Assigned task: Write every line below out again, exactly as given, but leave out the pictures.

Recorded data:
# # # #

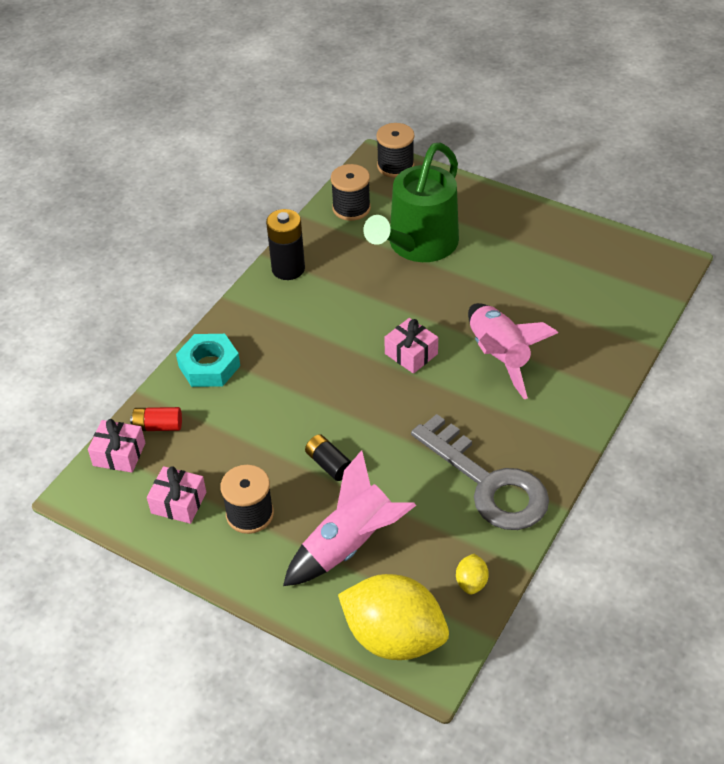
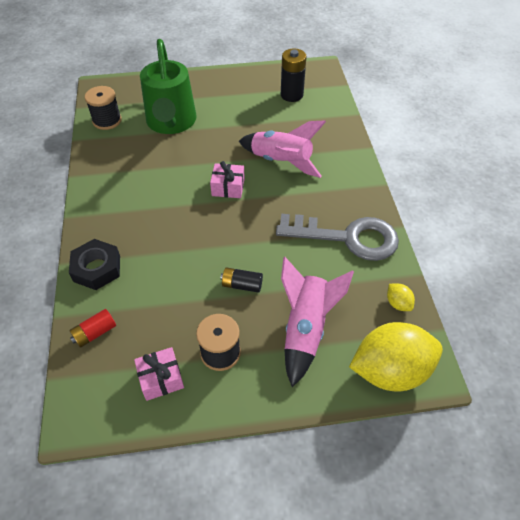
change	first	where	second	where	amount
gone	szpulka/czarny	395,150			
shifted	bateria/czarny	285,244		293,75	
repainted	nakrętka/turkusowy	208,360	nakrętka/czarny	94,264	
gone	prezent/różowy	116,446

# # # #

Written response:
change	first	where	second	where	amount
gone	szpulka/czarny	395,150			
shifted	bateria/czarny	285,244		293,75	
repainted	nakrętka/turkusowy	208,360	nakrętka/czarny	94,264	
gone	prezent/różowy	116,446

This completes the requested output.